Written request: State the number of lines where "carcinoma" appears. Add nothing else.

··· Available data ···

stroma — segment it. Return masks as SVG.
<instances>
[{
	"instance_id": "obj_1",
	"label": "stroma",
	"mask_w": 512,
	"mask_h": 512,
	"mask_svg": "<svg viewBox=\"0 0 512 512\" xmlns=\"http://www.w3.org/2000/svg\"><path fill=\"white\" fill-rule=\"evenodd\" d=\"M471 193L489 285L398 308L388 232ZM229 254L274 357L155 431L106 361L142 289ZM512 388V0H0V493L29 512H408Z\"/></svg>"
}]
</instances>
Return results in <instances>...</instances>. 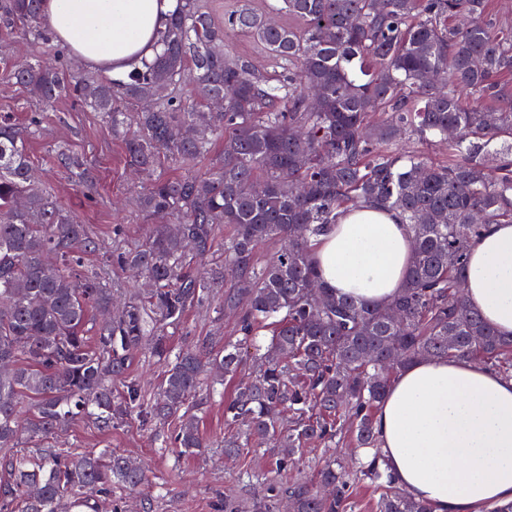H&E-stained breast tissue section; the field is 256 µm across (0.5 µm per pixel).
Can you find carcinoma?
I'll return each mask as SVG.
<instances>
[{"mask_svg": "<svg viewBox=\"0 0 512 512\" xmlns=\"http://www.w3.org/2000/svg\"><path fill=\"white\" fill-rule=\"evenodd\" d=\"M181 3L159 36L161 53L120 78L12 66L35 101L72 97L115 134L125 112L135 113L138 134L126 148L143 172L162 153L194 160L220 138L224 150L207 175L159 179L139 195L142 211L175 223L154 225L142 246L113 248L112 263L140 271L152 288L147 302L129 297L91 335L90 309L112 308L107 272H83L81 253L93 245L86 226L34 188L25 143L0 117V468L8 475L0 512H58L65 498L87 508L93 496L148 483L143 468L110 448L27 454L23 431L46 439L79 419L106 432L134 414L161 428L175 417L161 433L164 447L181 456L208 447L193 399L210 366L221 371L217 384H233L224 453L276 441L288 449L278 472L307 443L334 448L348 432L357 447H377L375 413L416 359H480L512 373V339L457 292L485 225L512 223V88L503 82L512 75V31L488 17L487 0H274L267 13L242 7L224 26L197 0ZM279 10L302 29L272 23ZM19 24L52 44L41 0H0V29ZM231 32L258 37L283 65L280 77L236 54ZM187 69L194 96L158 94ZM308 89L319 92V108L307 103ZM215 97L224 111L204 113ZM486 99L505 105L487 108ZM407 131L448 141V163L398 153L395 138ZM57 158L78 182L91 181L68 149L58 147ZM361 202L396 209L411 227L405 282L385 307L336 294L312 261L318 237ZM220 224L233 229L224 265L191 269L187 249L209 253ZM268 240L280 248L261 263L256 249ZM226 267L238 272L229 290ZM191 307L219 320L239 313L238 335L207 336L195 353L173 347L169 330ZM136 352L165 367L151 403L127 374ZM248 364L251 379L237 380ZM359 483L378 490L376 512H432L383 480L378 464L350 468L337 458L313 485L266 478L254 512H277L283 497L292 512H350Z\"/></svg>", "mask_w": 512, "mask_h": 512, "instance_id": "cac0c4a2", "label": "carcinoma"}]
</instances>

···

Complete output: 2